— What to work on —
Reproduce from the records below, with no pictures, exactly the lines between the one containing "ENC: EC11 -> KY-040" and the one containing "LUX3: TSL2561 -> VEML7700", inclusive.
━━━━━ Excerpted records
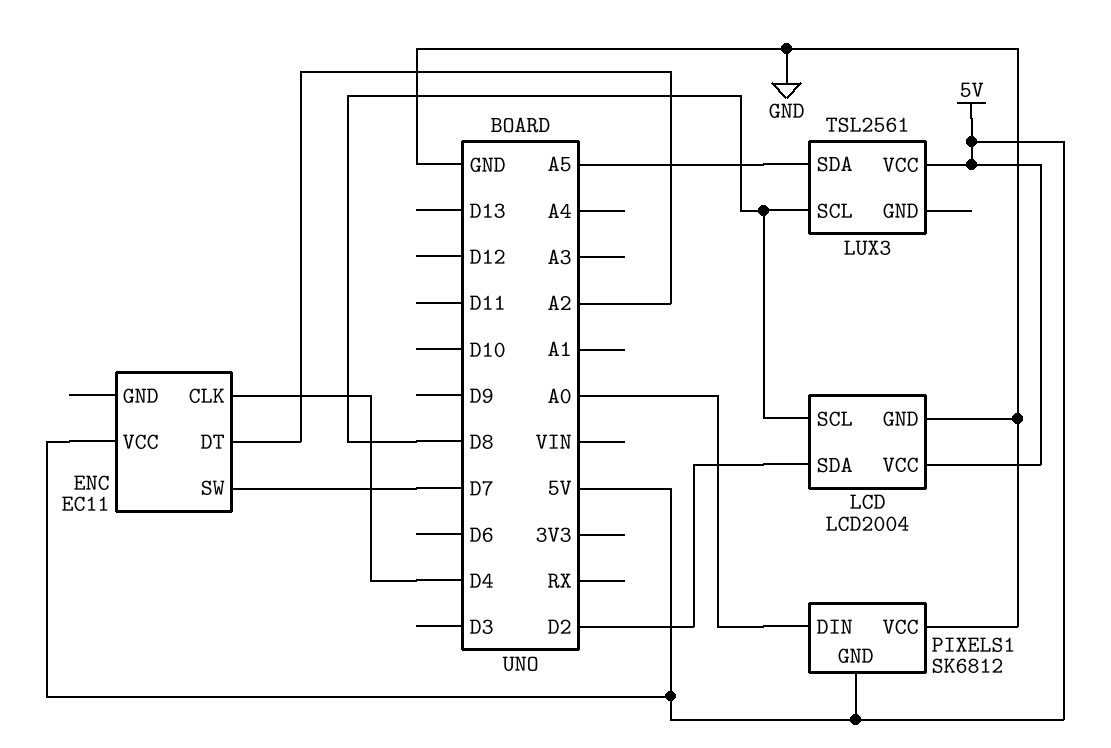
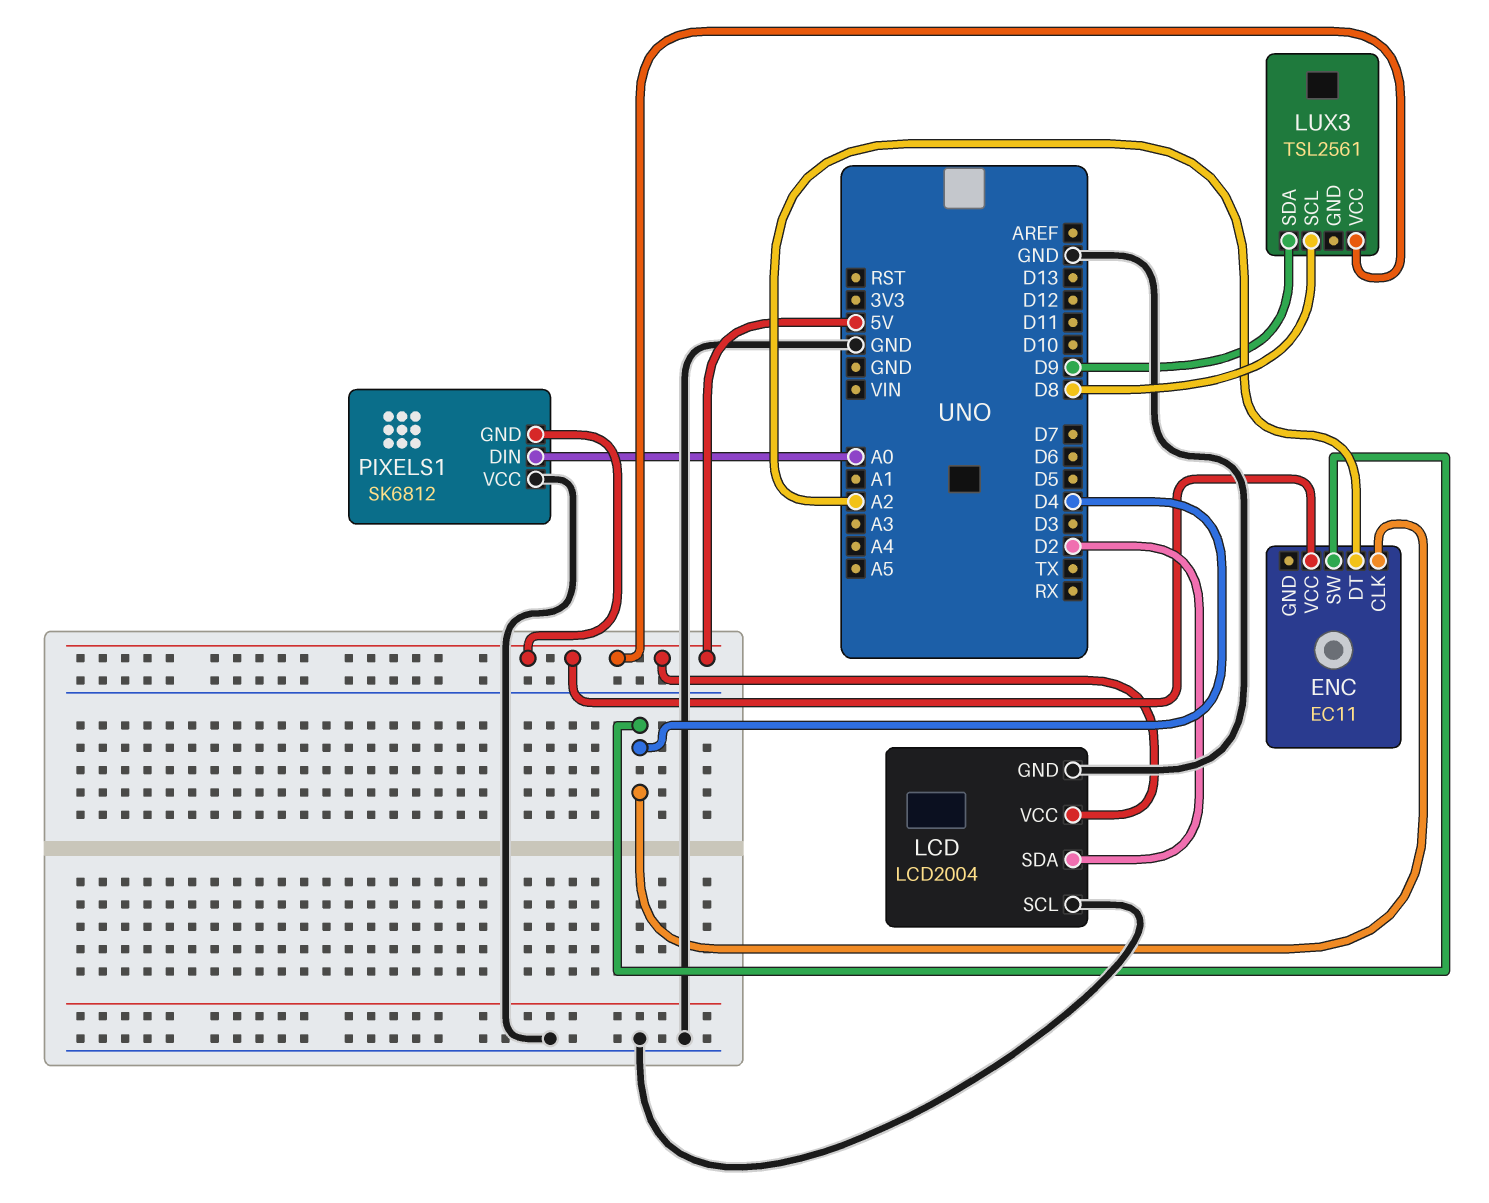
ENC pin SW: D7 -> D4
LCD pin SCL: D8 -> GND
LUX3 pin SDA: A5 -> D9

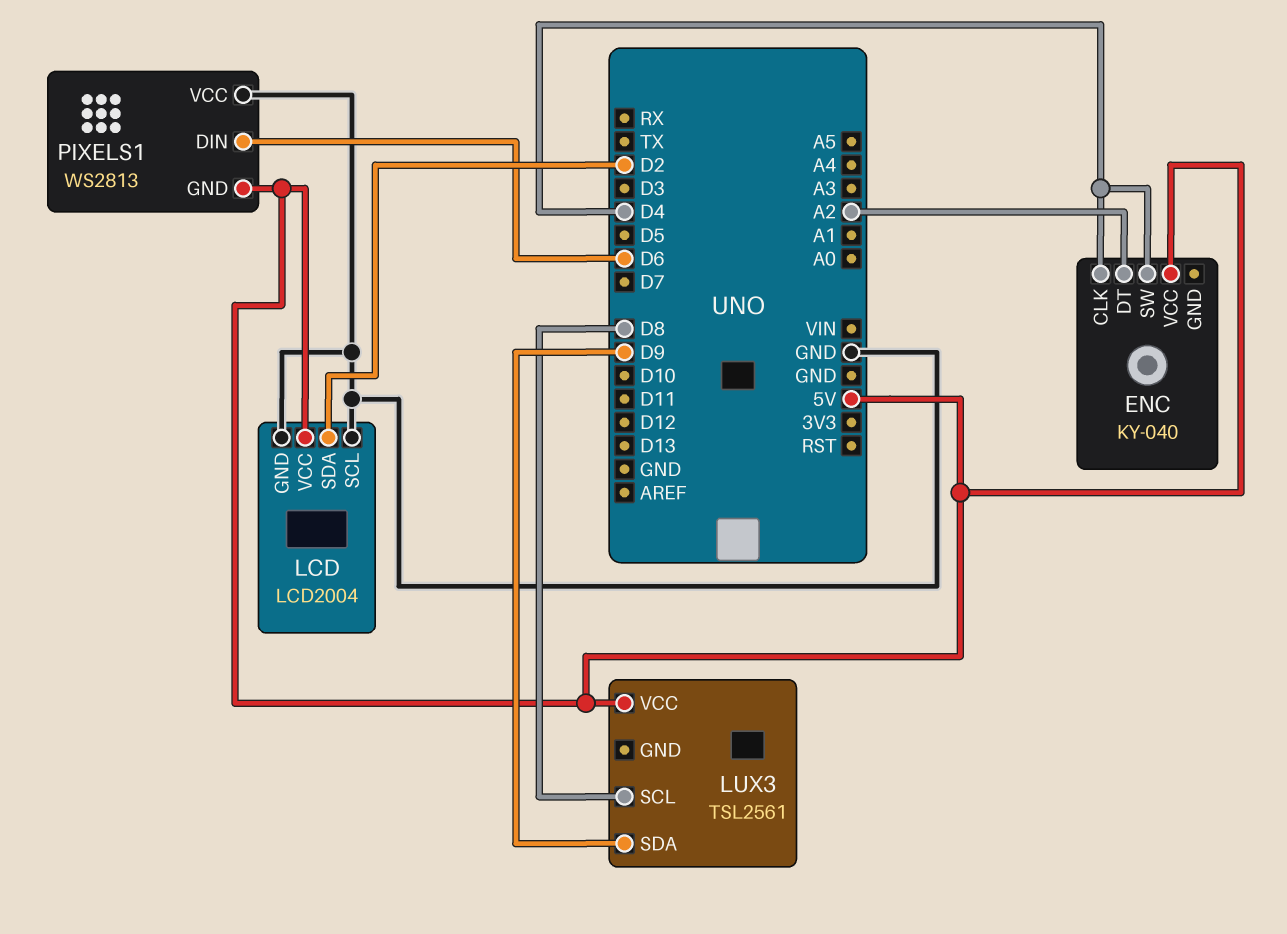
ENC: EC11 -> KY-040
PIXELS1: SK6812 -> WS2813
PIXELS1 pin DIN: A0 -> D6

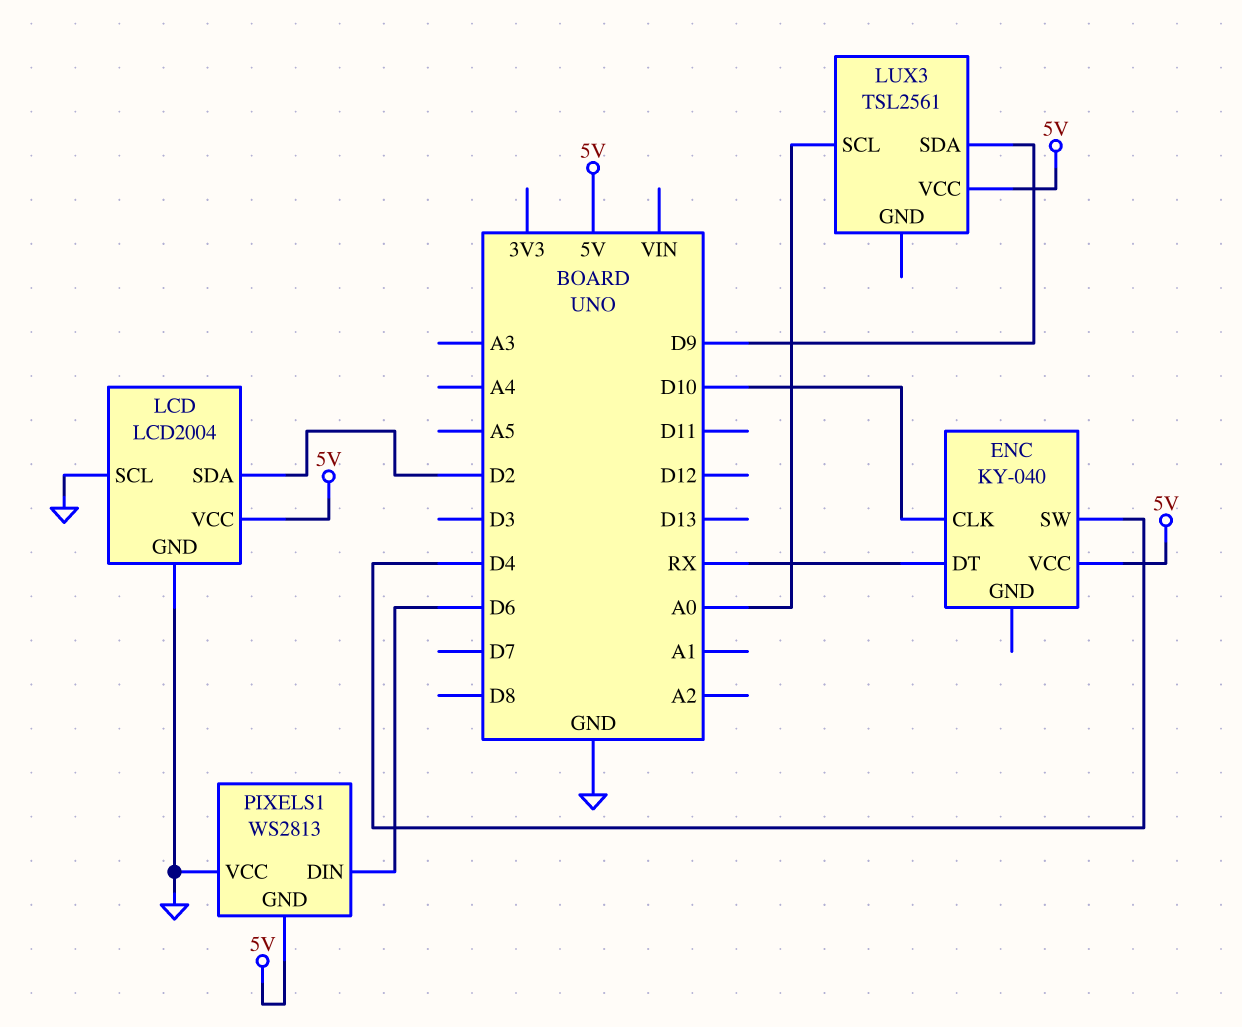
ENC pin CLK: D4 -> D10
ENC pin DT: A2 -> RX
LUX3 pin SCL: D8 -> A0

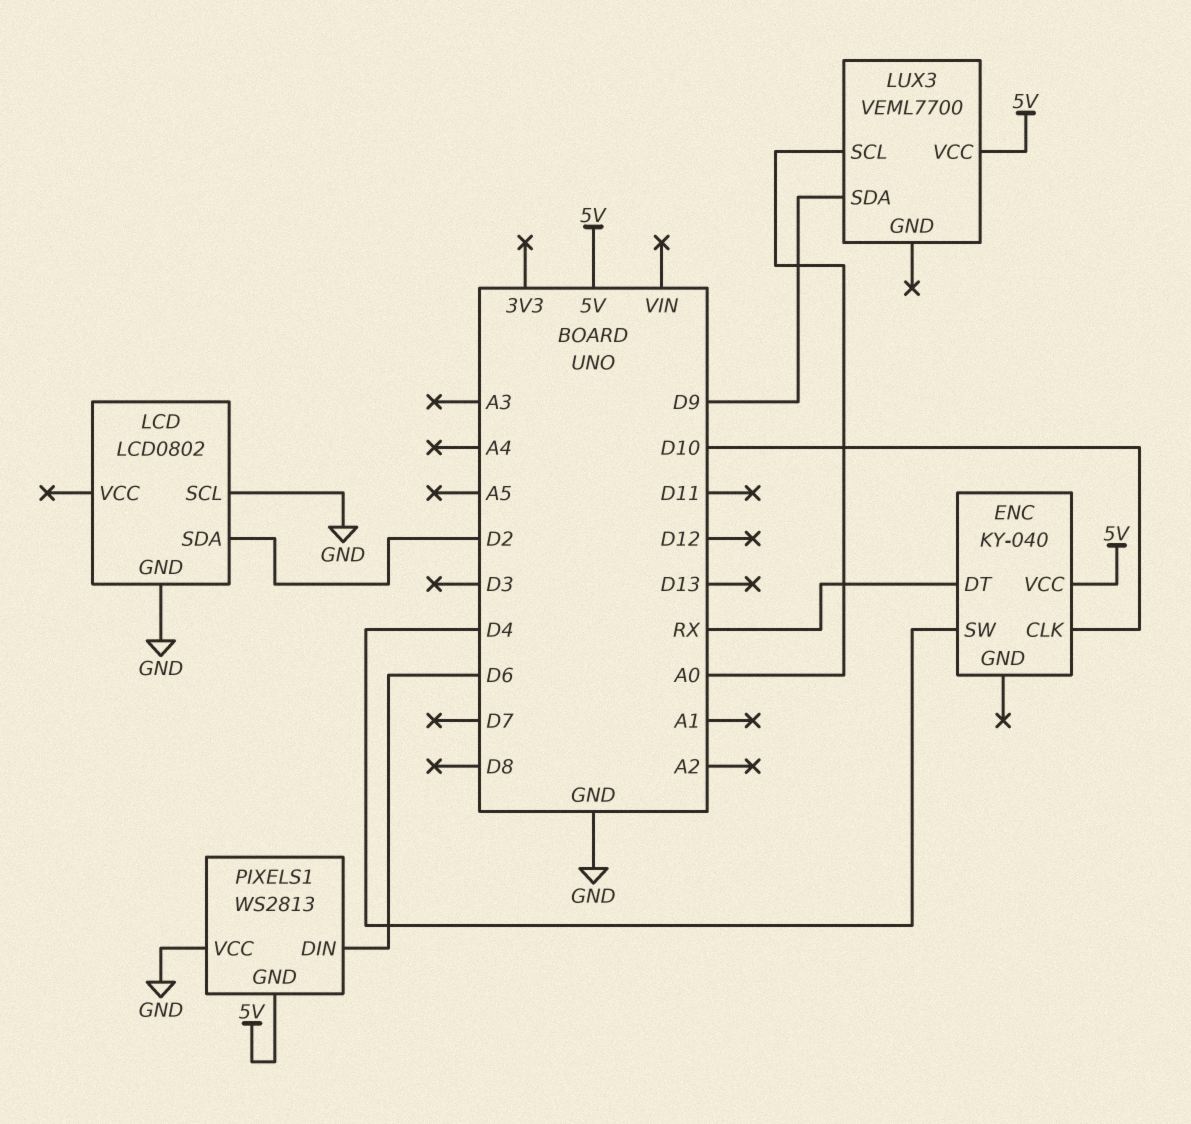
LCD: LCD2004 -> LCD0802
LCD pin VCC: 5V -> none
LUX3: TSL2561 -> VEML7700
━━━━━━━━━━
━━━━━ Excerpted records
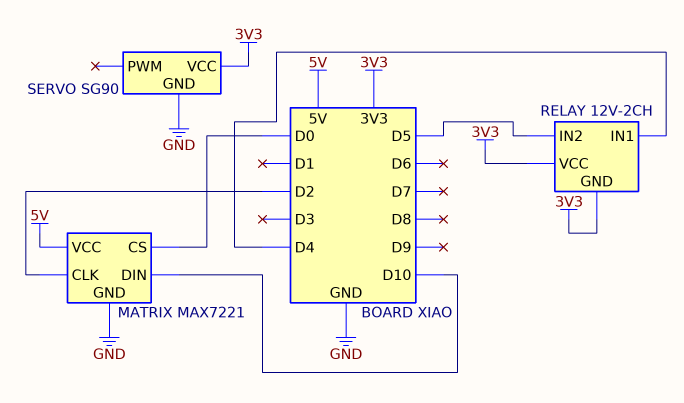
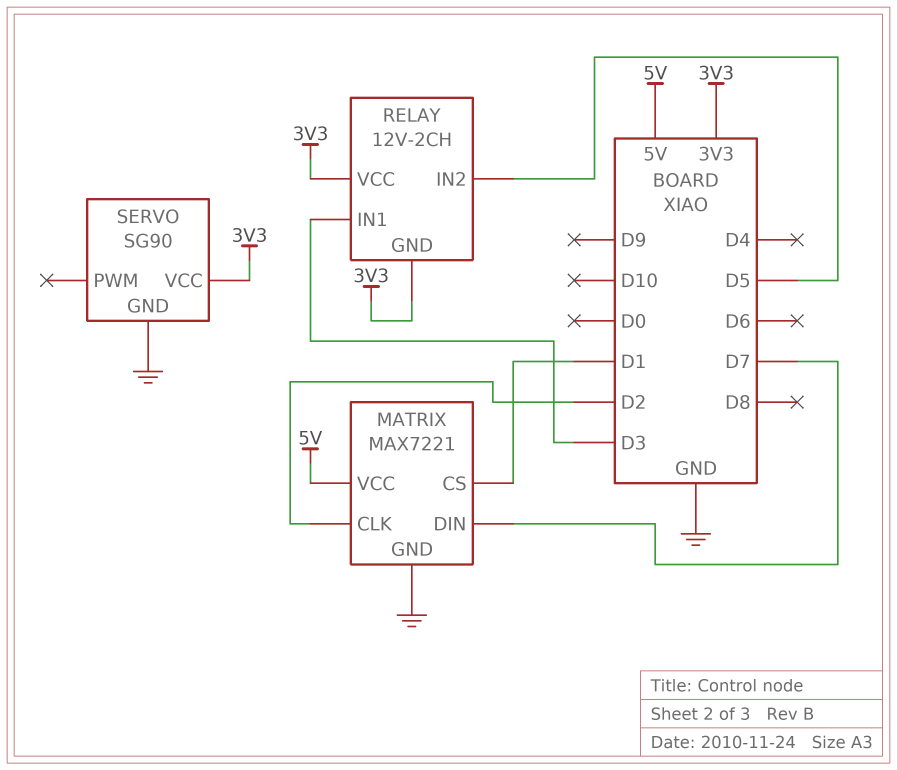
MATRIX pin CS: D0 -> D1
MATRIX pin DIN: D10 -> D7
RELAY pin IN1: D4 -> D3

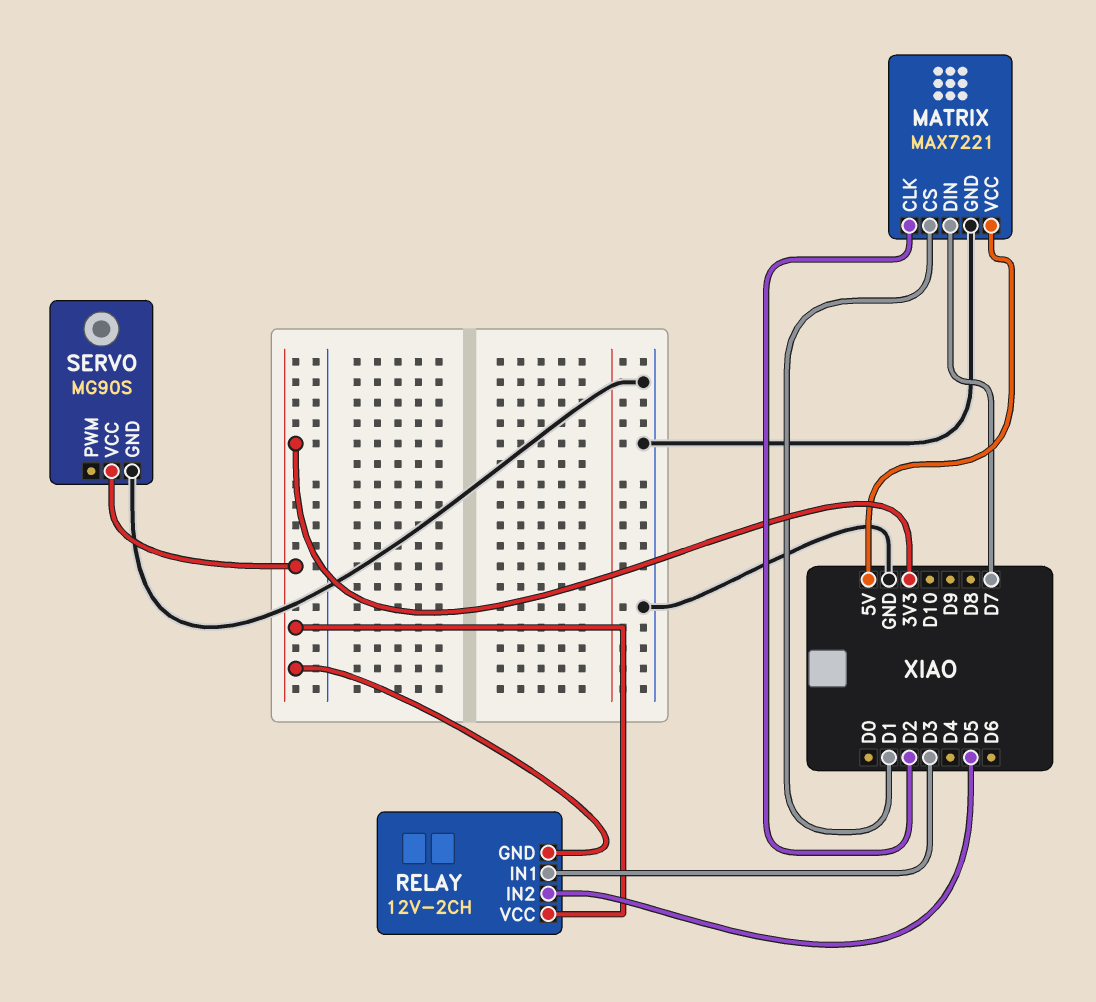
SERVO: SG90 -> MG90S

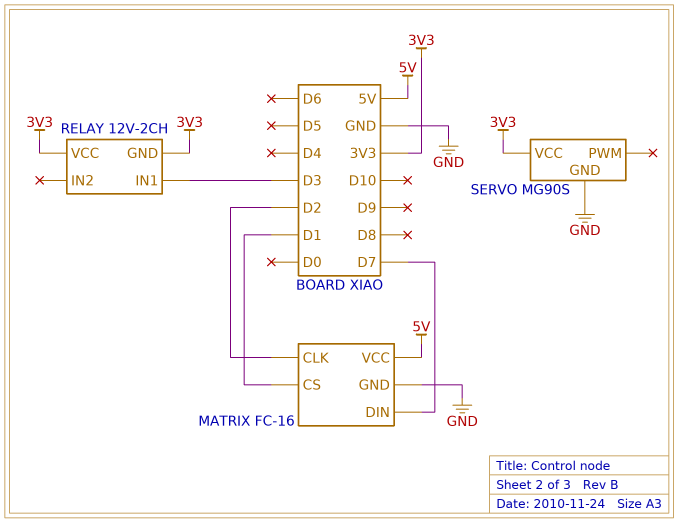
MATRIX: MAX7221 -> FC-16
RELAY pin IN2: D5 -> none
━━━━━━━━━━
— Your response —
ENC: EC11 -> KY-040
PIXELS1: SK6812 -> WS2813
PIXELS1 pin DIN: A0 -> D6

ENC pin CLK: D4 -> D10
ENC pin DT: A2 -> RX
LUX3 pin SCL: D8 -> A0

LCD: LCD2004 -> LCD0802
LCD pin VCC: 5V -> none
LUX3: TSL2561 -> VEML7700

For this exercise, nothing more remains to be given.